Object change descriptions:
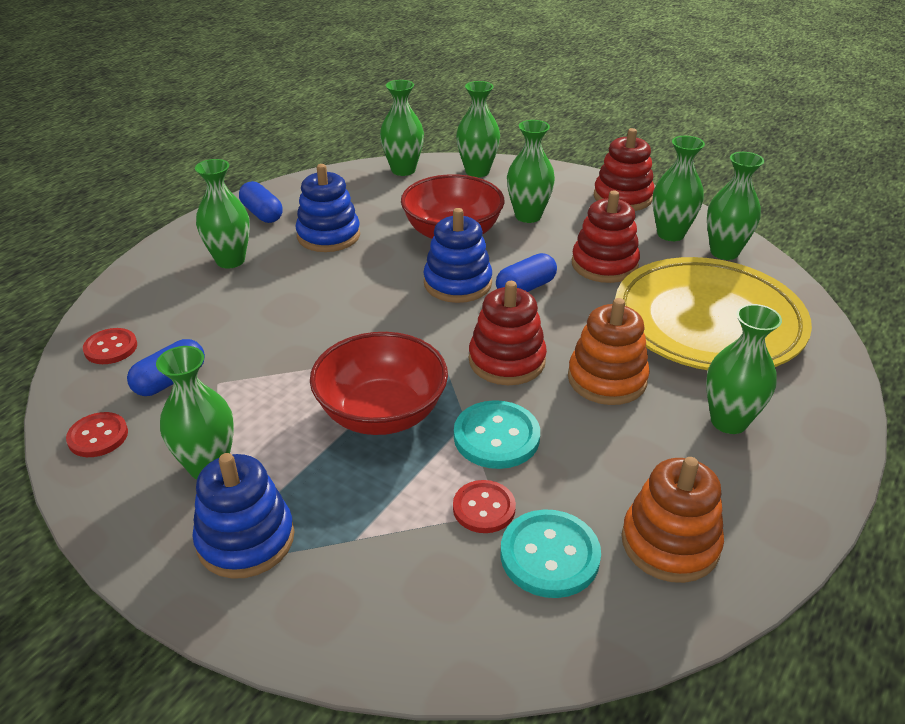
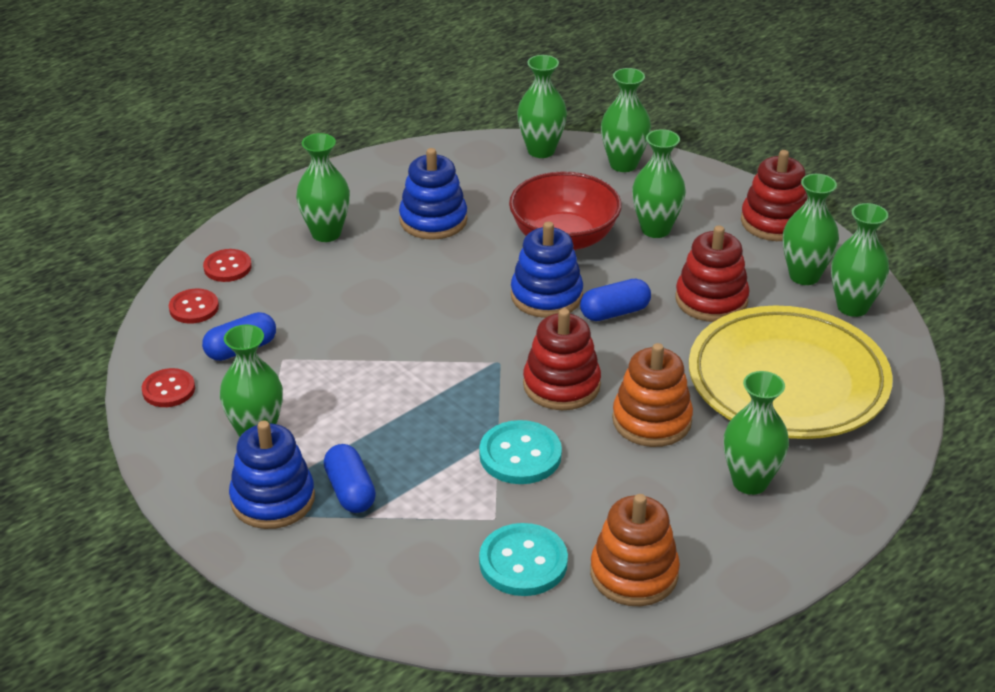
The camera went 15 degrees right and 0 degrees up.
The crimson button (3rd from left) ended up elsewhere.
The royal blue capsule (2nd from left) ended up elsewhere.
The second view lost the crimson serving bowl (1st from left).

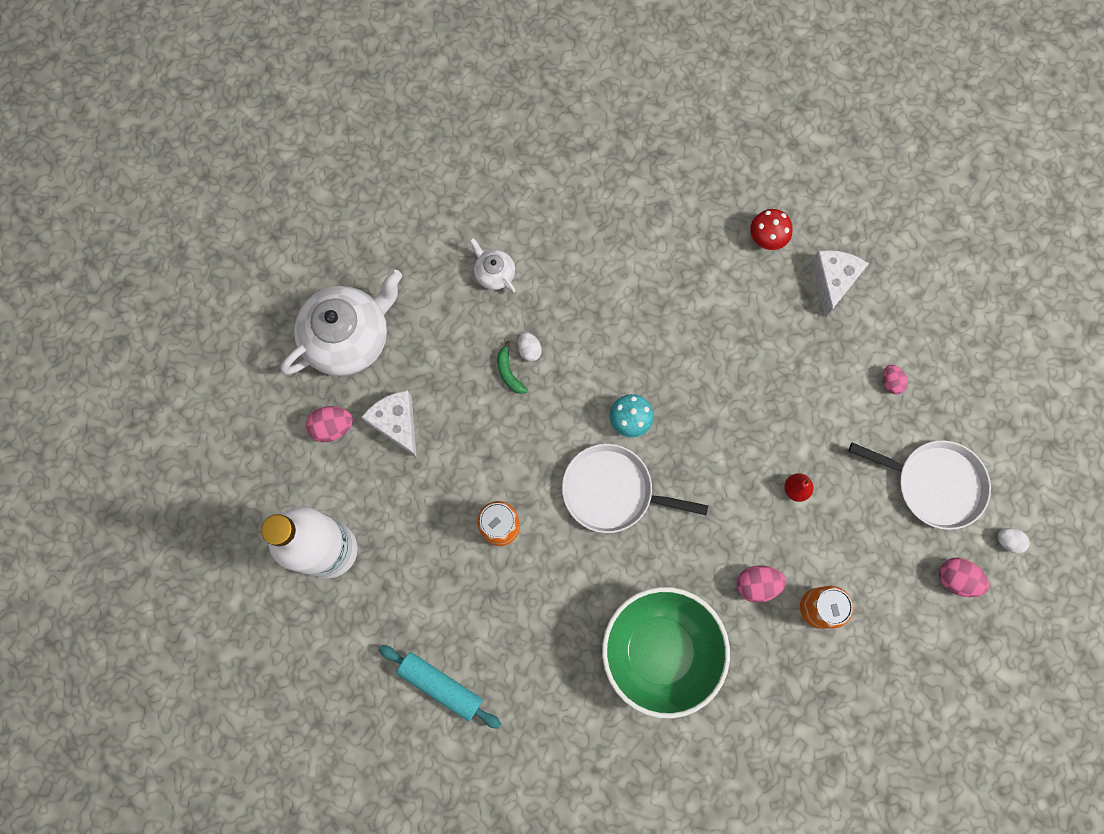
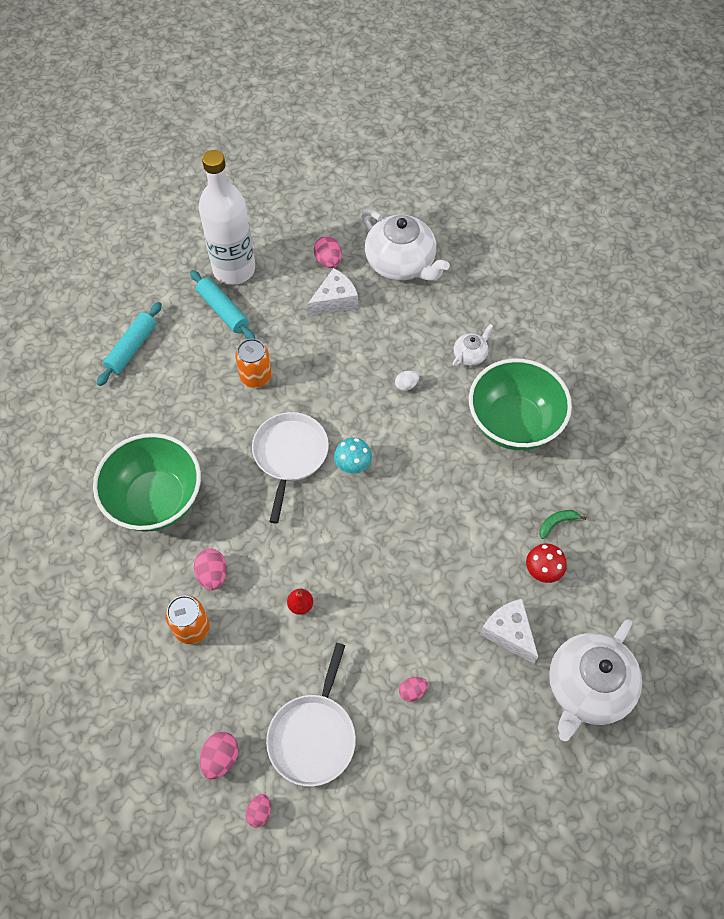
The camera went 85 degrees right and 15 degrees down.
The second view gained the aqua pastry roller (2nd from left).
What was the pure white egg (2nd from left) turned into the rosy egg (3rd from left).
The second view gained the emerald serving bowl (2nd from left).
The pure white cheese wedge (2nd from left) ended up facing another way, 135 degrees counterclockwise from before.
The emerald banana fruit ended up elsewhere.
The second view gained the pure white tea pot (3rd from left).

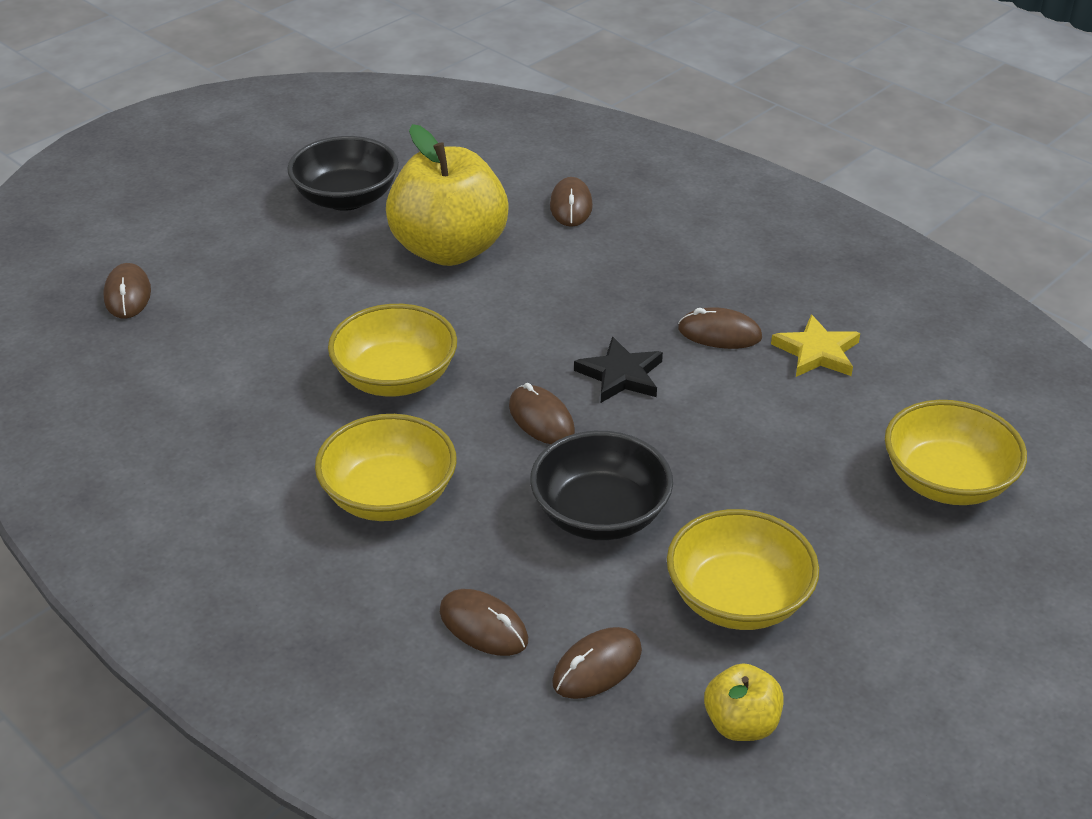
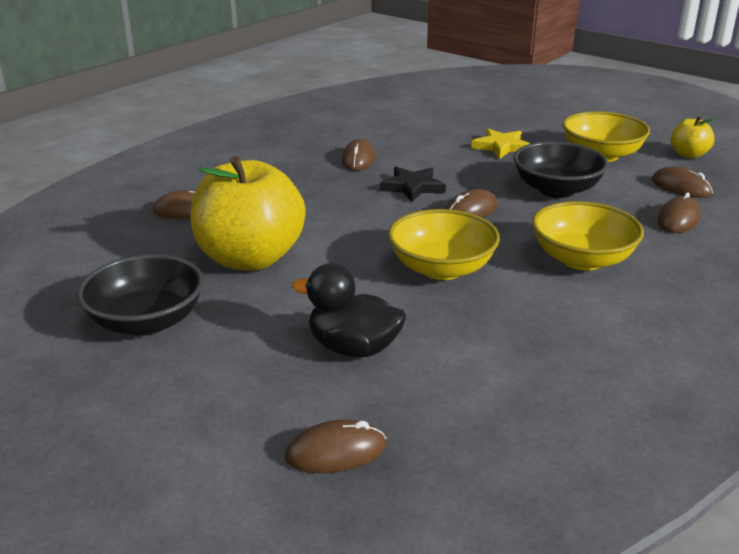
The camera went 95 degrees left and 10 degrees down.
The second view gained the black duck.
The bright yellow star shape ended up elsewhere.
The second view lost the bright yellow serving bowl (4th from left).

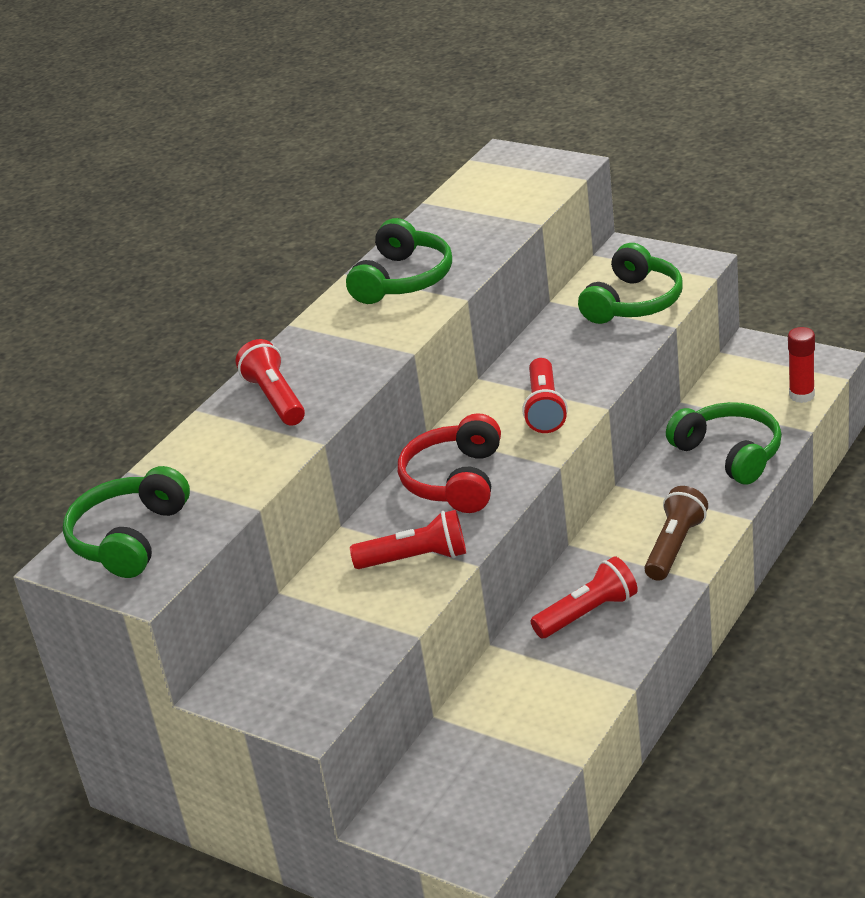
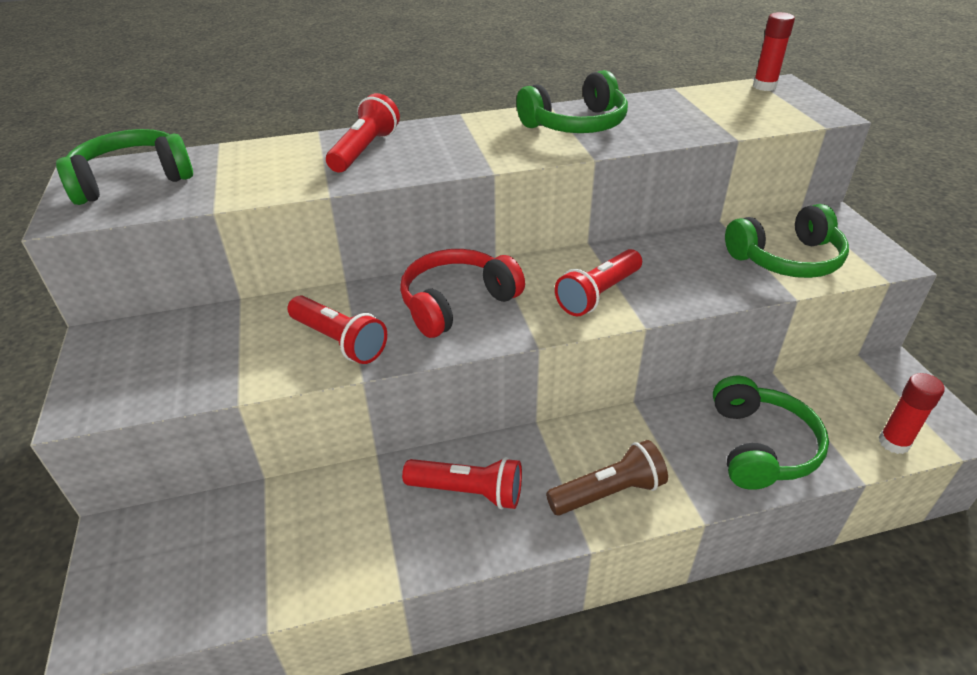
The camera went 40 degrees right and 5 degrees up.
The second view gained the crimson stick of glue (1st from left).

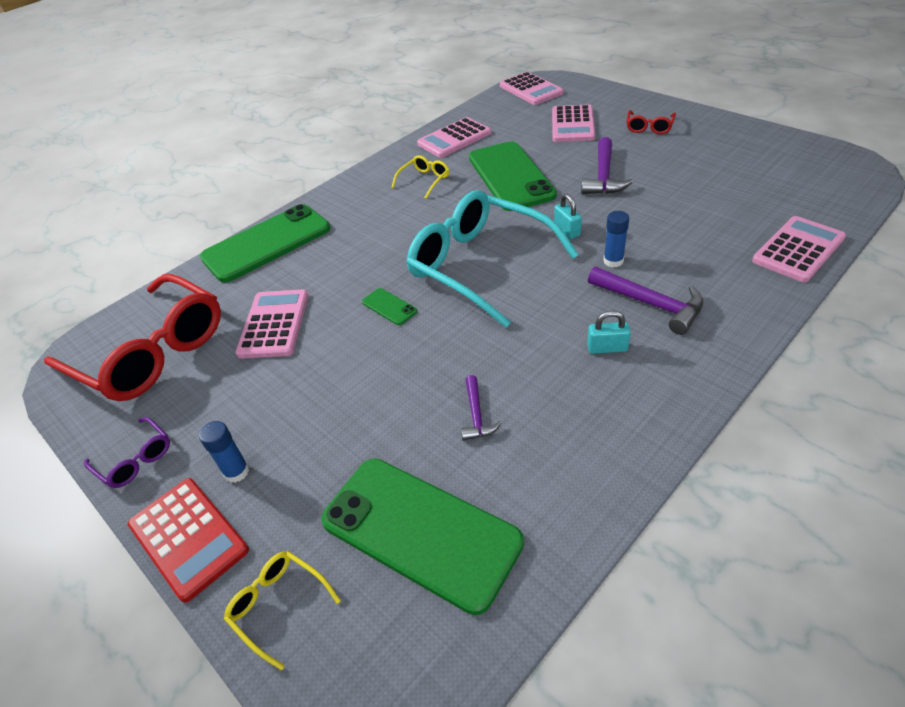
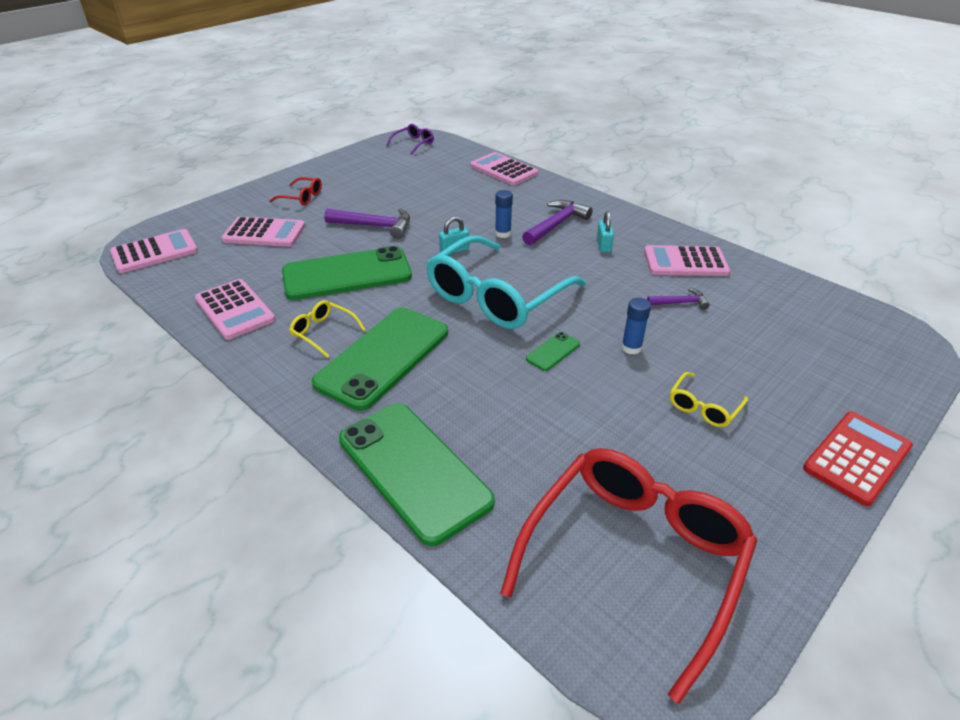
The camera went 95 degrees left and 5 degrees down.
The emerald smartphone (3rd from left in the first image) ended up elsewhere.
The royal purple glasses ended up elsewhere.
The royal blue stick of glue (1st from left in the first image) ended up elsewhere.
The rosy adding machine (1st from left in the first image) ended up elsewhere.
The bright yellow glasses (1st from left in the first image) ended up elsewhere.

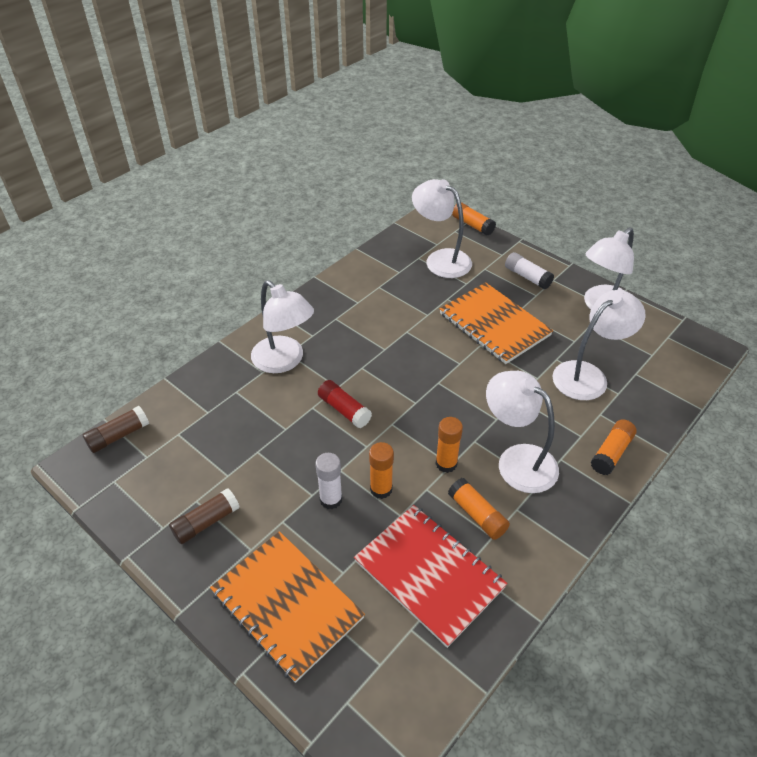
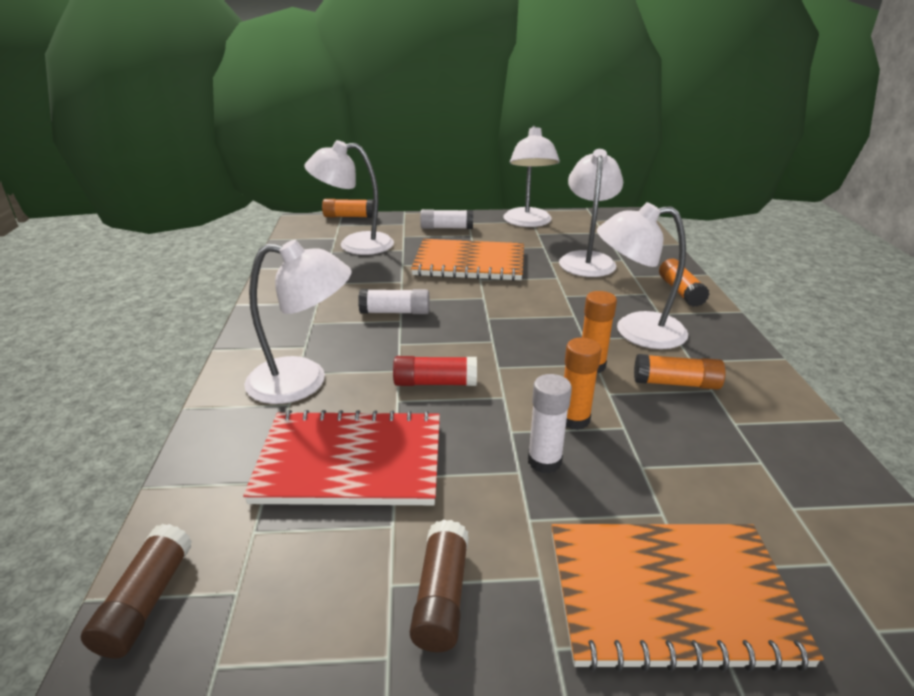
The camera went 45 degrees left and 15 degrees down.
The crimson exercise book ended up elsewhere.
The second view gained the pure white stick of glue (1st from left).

§ **EXERCISE DIRECTIONS**
Instructions for the copy: start at the first entry, stop after the line containing "The royal blue capsule", keep every line exact, and drop the pictures.

§ **OUTPUT FOR THIS EXERCISE**
The camera went 15 degrees right and 0 degrees up.
The crimson button (3rd from left) ended up elsewhere.
The royal blue capsule (2nd from left) ended up elsewhere.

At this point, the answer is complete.